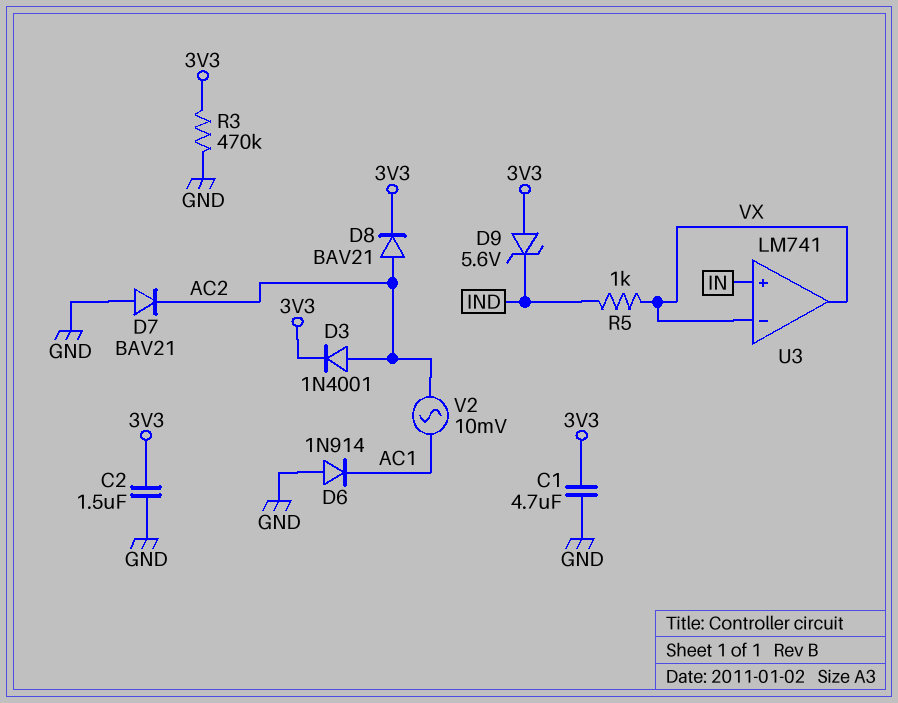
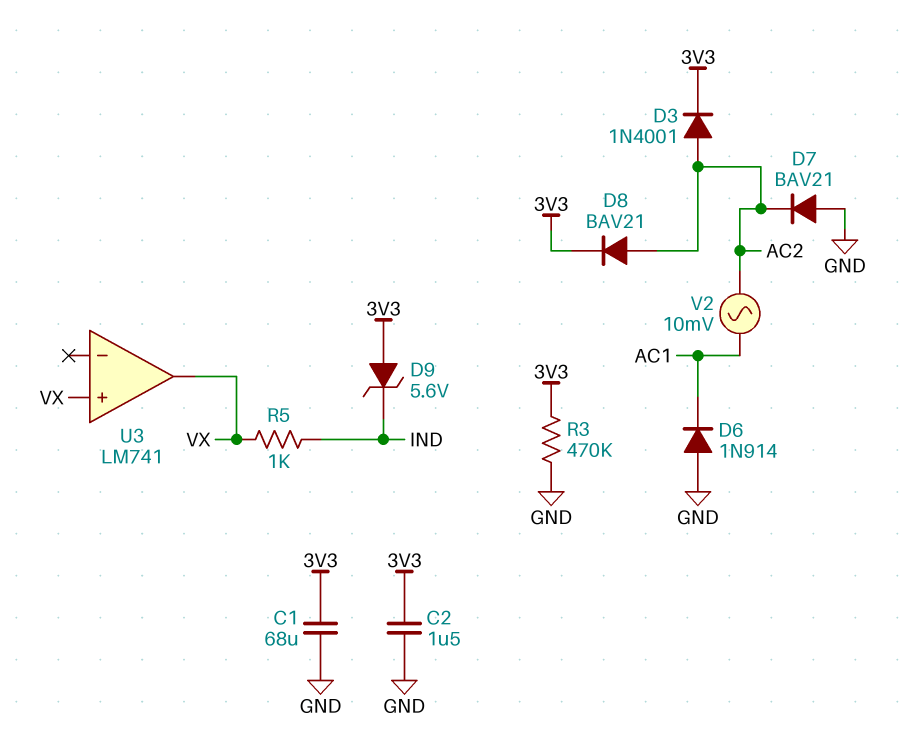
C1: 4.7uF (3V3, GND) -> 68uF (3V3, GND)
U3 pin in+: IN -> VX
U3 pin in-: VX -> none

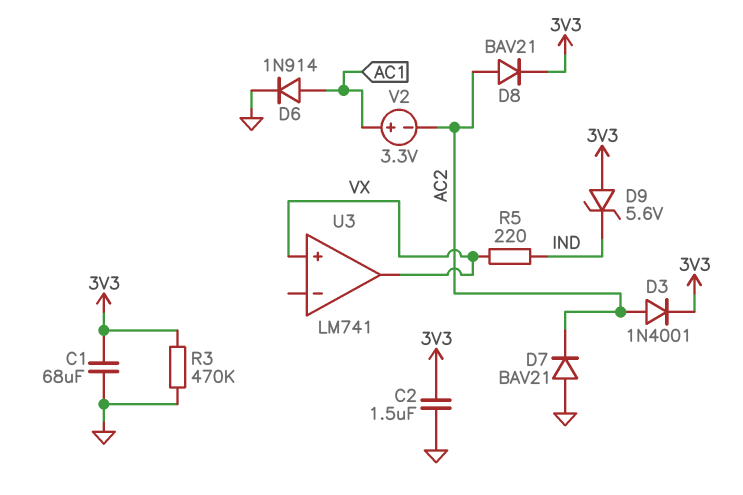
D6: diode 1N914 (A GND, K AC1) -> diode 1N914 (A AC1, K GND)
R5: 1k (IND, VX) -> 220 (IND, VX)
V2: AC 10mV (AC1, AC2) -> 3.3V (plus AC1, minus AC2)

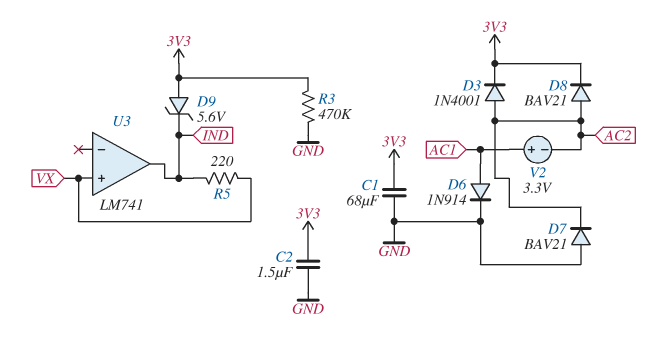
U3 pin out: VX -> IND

● **About this task**: Nothing but the lines from the one containing "D6: diode 1N914" through the last line of the records should appear in the copy, exactly as written and without pictures.

● **Answer for the task**:
D6: diode 1N914 (A GND, K AC1) -> diode 1N914 (A AC1, K GND)
R5: 1k (IND, VX) -> 220 (IND, VX)
V2: AC 10mV (AC1, AC2) -> 3.3V (plus AC1, minus AC2)

U3 pin out: VX -> IND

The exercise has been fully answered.